### SUPPLIED INFORMATION
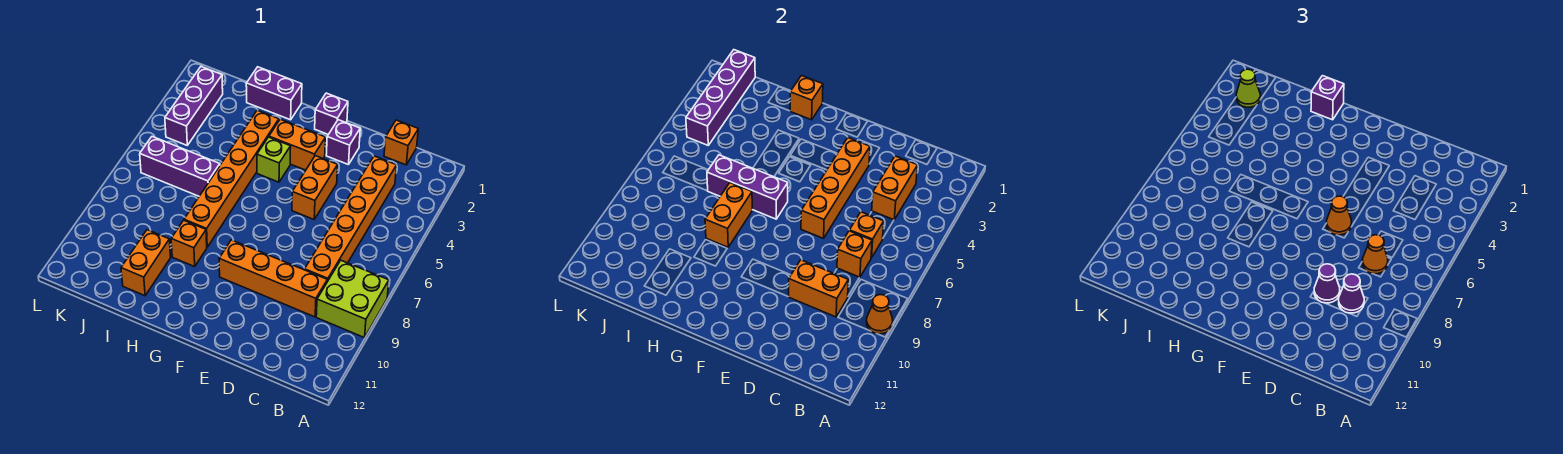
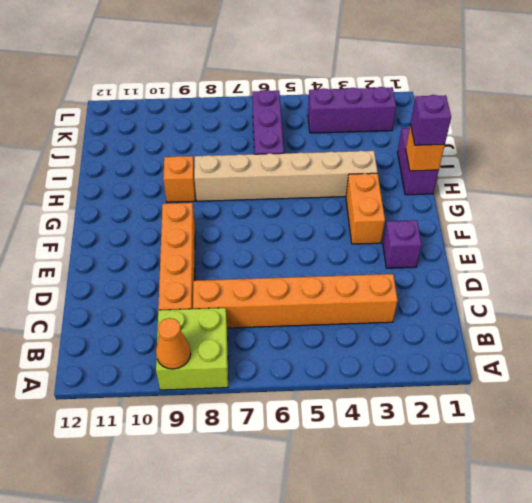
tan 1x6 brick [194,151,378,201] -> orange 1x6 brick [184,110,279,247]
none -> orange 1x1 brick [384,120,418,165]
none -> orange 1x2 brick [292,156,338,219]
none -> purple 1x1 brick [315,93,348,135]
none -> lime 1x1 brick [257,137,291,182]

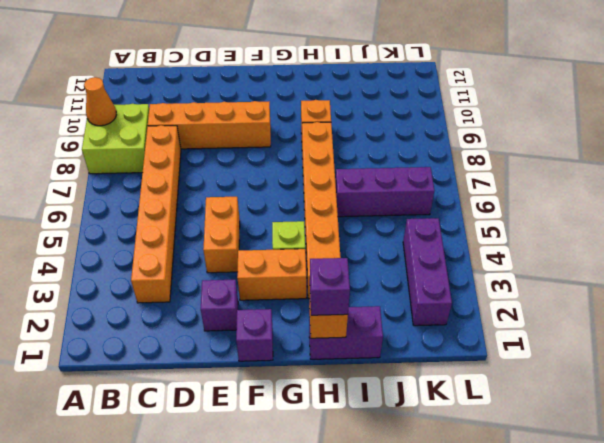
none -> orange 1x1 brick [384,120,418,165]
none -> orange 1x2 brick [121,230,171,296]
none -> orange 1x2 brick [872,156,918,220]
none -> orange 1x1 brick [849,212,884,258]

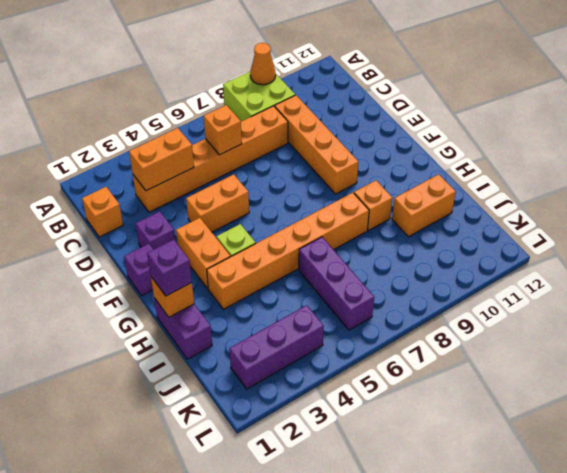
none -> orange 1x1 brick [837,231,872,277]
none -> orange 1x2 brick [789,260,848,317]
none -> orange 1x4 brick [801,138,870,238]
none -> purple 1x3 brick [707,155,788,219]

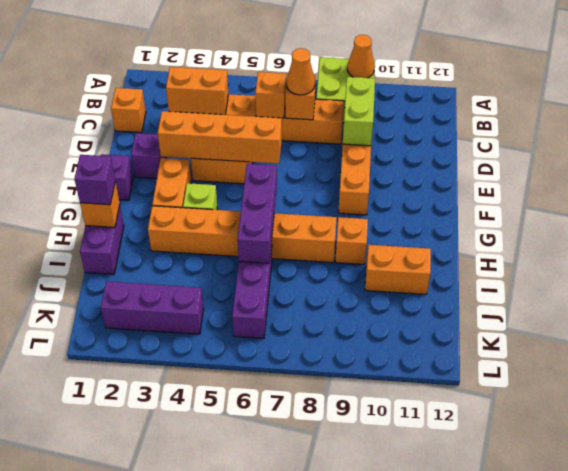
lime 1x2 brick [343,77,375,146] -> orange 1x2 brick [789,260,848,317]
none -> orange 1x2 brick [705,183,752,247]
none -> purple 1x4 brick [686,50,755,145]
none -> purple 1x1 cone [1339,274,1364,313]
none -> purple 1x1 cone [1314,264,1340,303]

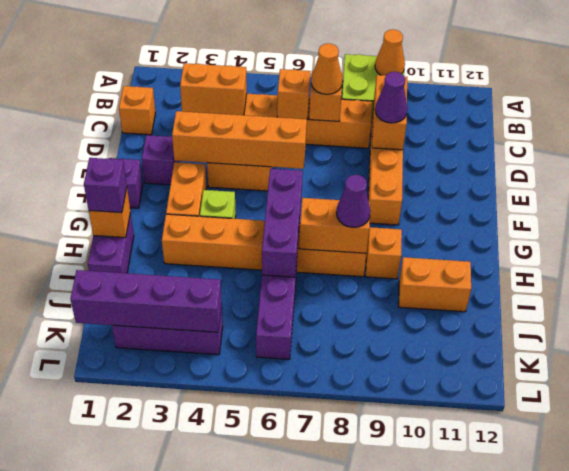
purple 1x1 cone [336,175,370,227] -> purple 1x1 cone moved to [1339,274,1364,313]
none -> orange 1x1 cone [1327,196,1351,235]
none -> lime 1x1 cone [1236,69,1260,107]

### TO DO
For this exercise, return the records above in full and exactly, omitting the images.

### REPLY TO THE EXERCISE
tan 1x6 brick [194,151,378,201] -> orange 1x6 brick [184,110,279,247]
none -> orange 1x1 brick [384,120,418,165]
none -> orange 1x2 brick [292,156,338,219]
none -> purple 1x1 brick [315,93,348,135]
none -> lime 1x1 brick [257,137,291,182]

none -> orange 1x1 brick [384,120,418,165]
none -> orange 1x2 brick [121,230,171,296]
none -> orange 1x2 brick [872,156,918,220]
none -> orange 1x1 brick [849,212,884,258]

none -> orange 1x1 brick [837,231,872,277]
none -> orange 1x2 brick [789,260,848,317]
none -> orange 1x4 brick [801,138,870,238]
none -> purple 1x3 brick [707,155,788,219]

lime 1x2 brick [343,77,375,146] -> orange 1x2 brick [789,260,848,317]
none -> orange 1x2 brick [705,183,752,247]
none -> purple 1x4 brick [686,50,755,145]
none -> purple 1x1 cone [1339,274,1364,313]
none -> purple 1x1 cone [1314,264,1340,303]

purple 1x1 cone [336,175,370,227] -> purple 1x1 cone moved to [1339,274,1364,313]
none -> orange 1x1 cone [1327,196,1351,235]
none -> lime 1x1 cone [1236,69,1260,107]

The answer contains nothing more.